> **Exercise**:
Write out the listing below in full and exactly, leaving out every picture.

> **Extracted data**:
++++++++++++++++++++
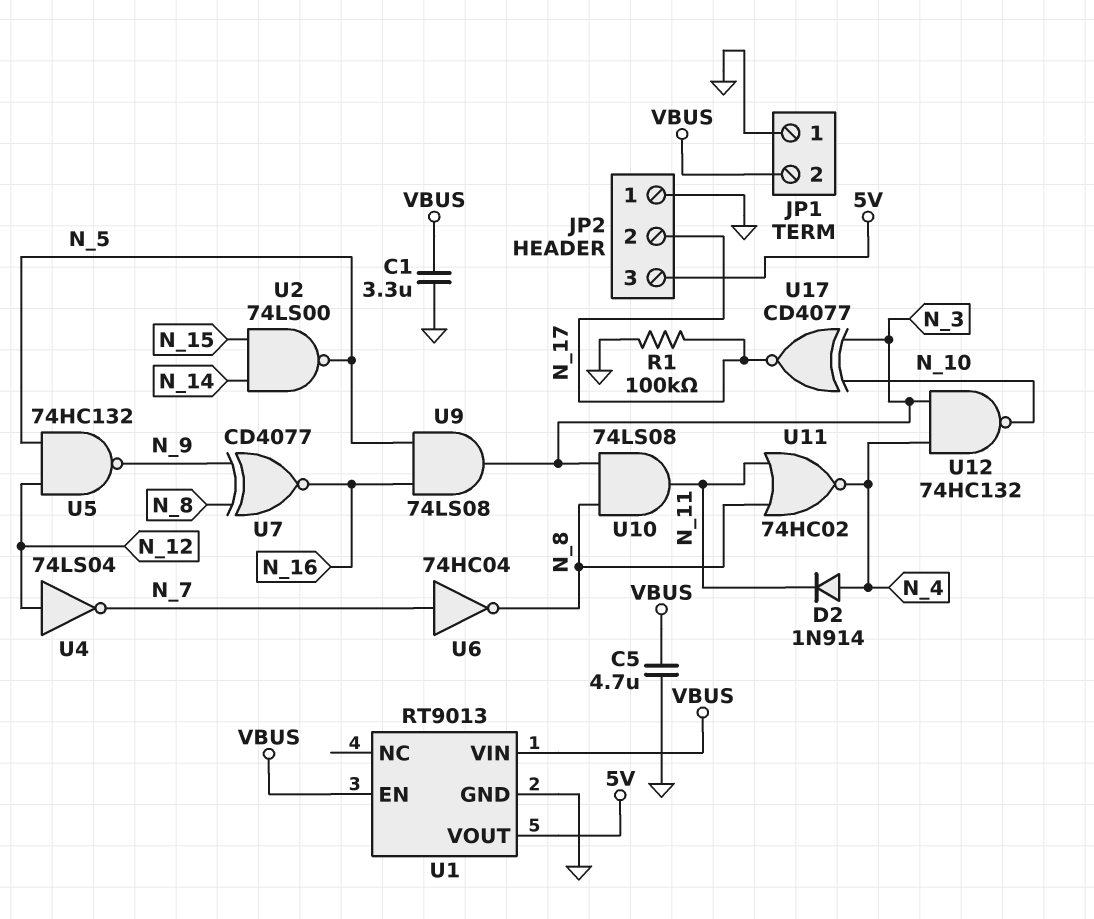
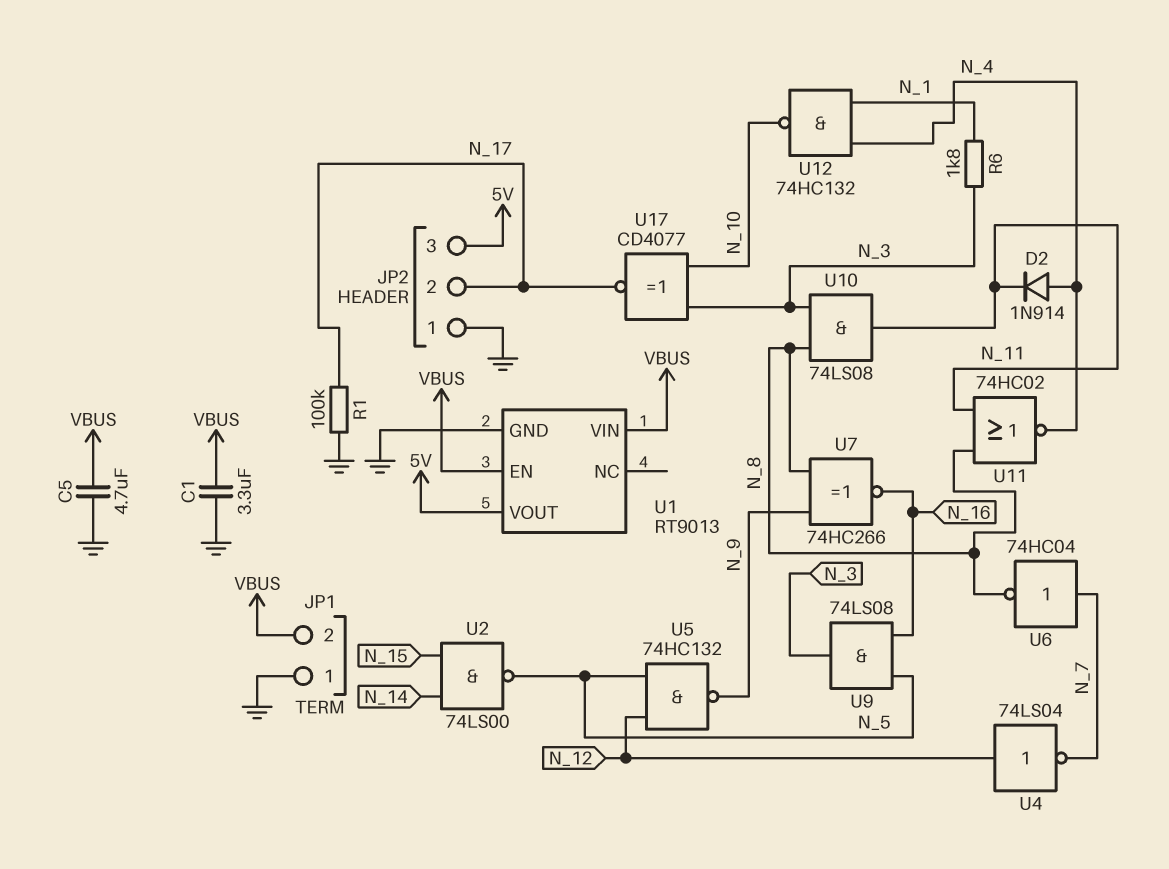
R6: none -> 1.8k (N_1, N_3)
U7: XNOR CD4077 (in N_8, in N_9, out N_16) -> XNOR 74HC266 (in N_8, in N_9, out N_16)
U12: NAND 74HC132 (in N_3, in N_4, out N_10) -> NAND 74HC132 (in N_1, in N_4, out N_10)

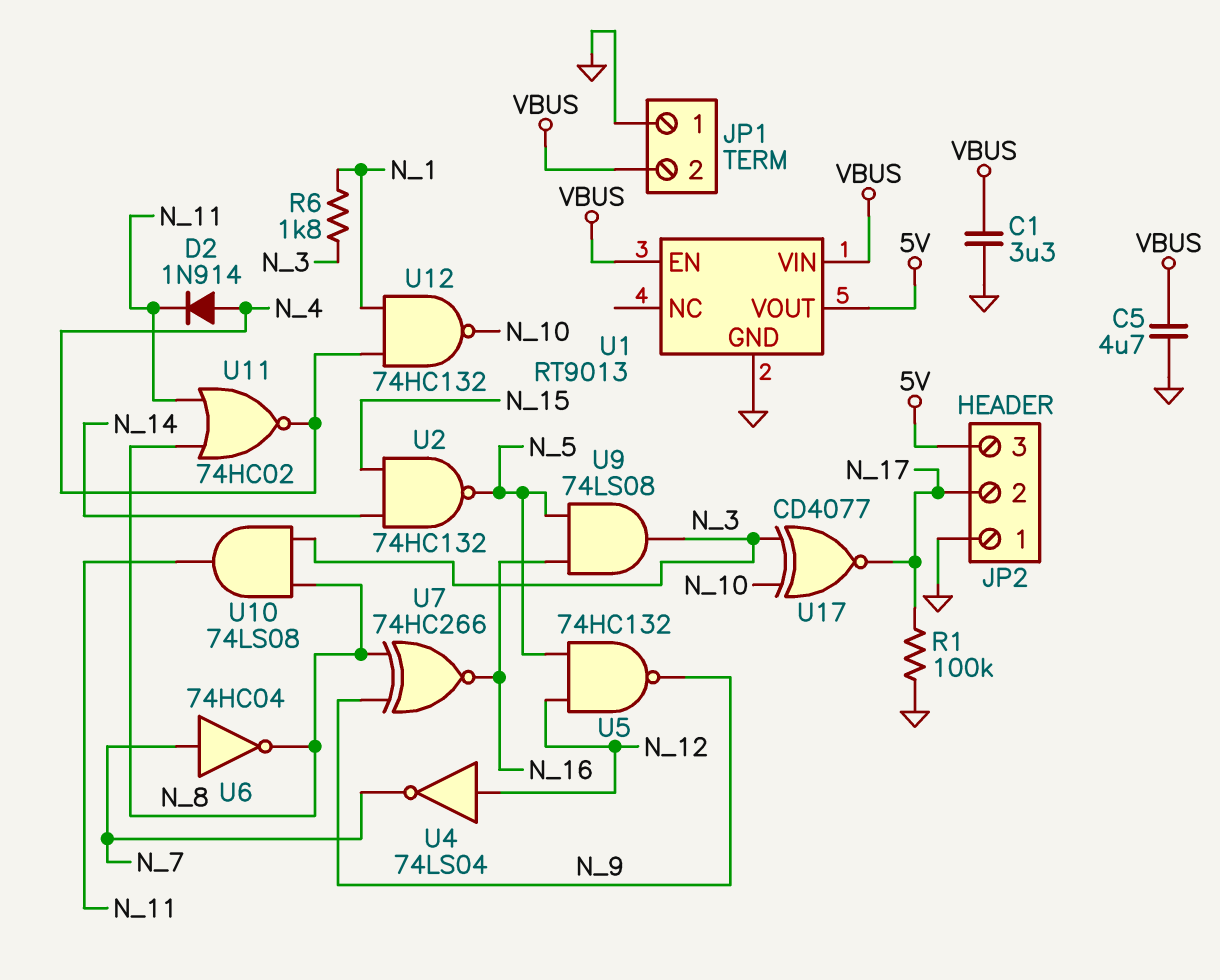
U2: NAND 74LS00 (in N_14, in N_15, out N_5) -> NAND 74HC132 (in N_14, in N_15, out N_5)

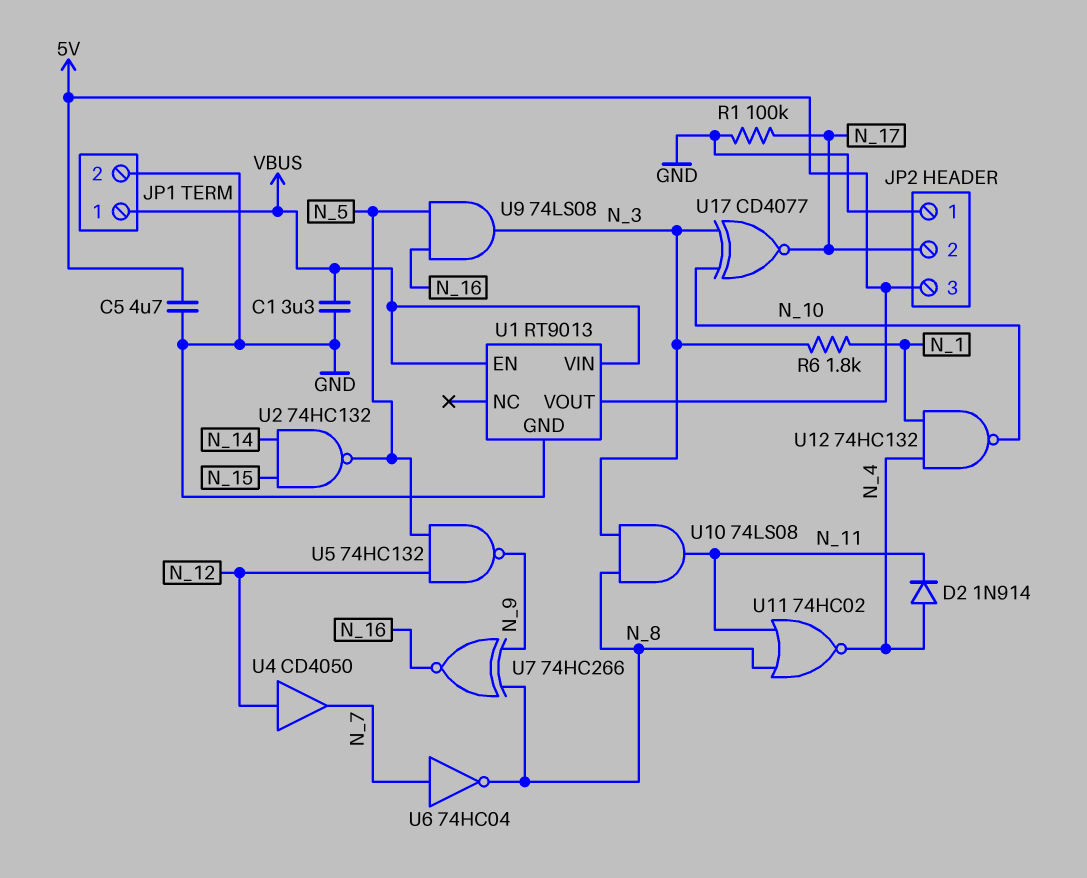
C5: 4.7uF (GND, VBUS) -> 4.7uF (5V, GND)
JP1 pin 1: GND -> VBUS
JP1 pin 2: VBUS -> GND
U4: NOT 74LS04 (in N_12, out N_7) -> buffer CD4050 (in N_12, out N_7)

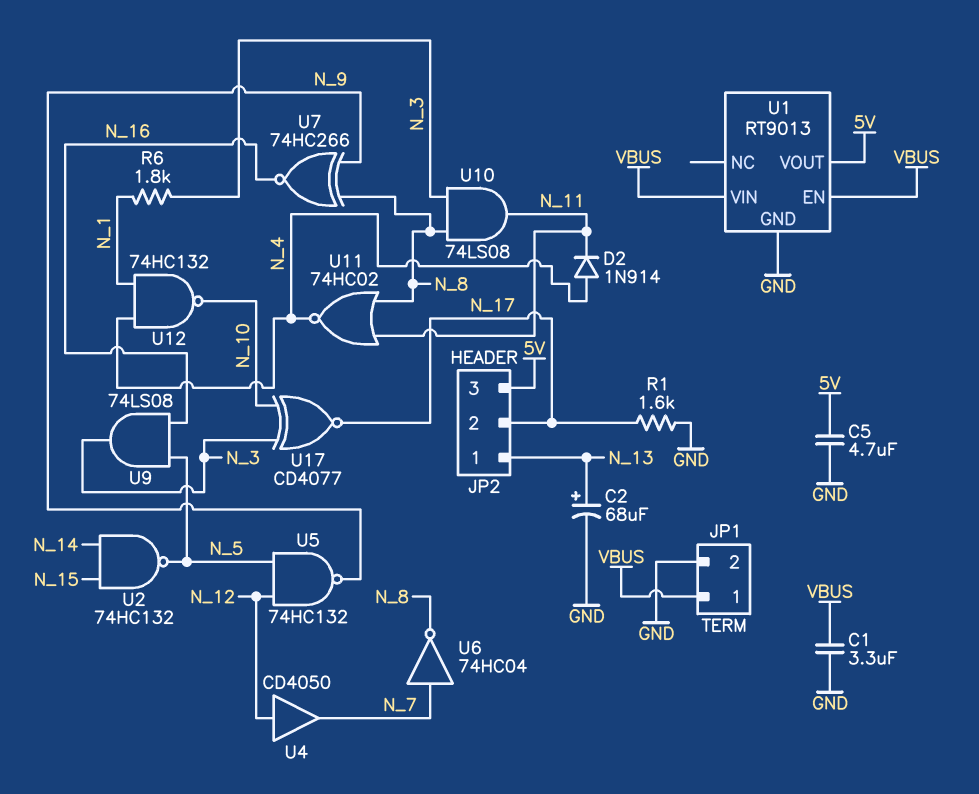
C2: none -> 68uF (plus N_13, minus GND)
JP2 pin 1: GND -> N_13
R1: 100k (GND, N_17) -> 1.6k (GND, N_17)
++++++++++++++++++++
> **Result of this exercise**:
R6: none -> 1.8k (N_1, N_3)
U7: XNOR CD4077 (in N_8, in N_9, out N_16) -> XNOR 74HC266 (in N_8, in N_9, out N_16)
U12: NAND 74HC132 (in N_3, in N_4, out N_10) -> NAND 74HC132 (in N_1, in N_4, out N_10)

U2: NAND 74LS00 (in N_14, in N_15, out N_5) -> NAND 74HC132 (in N_14, in N_15, out N_5)

C5: 4.7uF (GND, VBUS) -> 4.7uF (5V, GND)
JP1 pin 1: GND -> VBUS
JP1 pin 2: VBUS -> GND
U4: NOT 74LS04 (in N_12, out N_7) -> buffer CD4050 (in N_12, out N_7)

C2: none -> 68uF (plus N_13, minus GND)
JP2 pin 1: GND -> N_13
R1: 100k (GND, N_17) -> 1.6k (GND, N_17)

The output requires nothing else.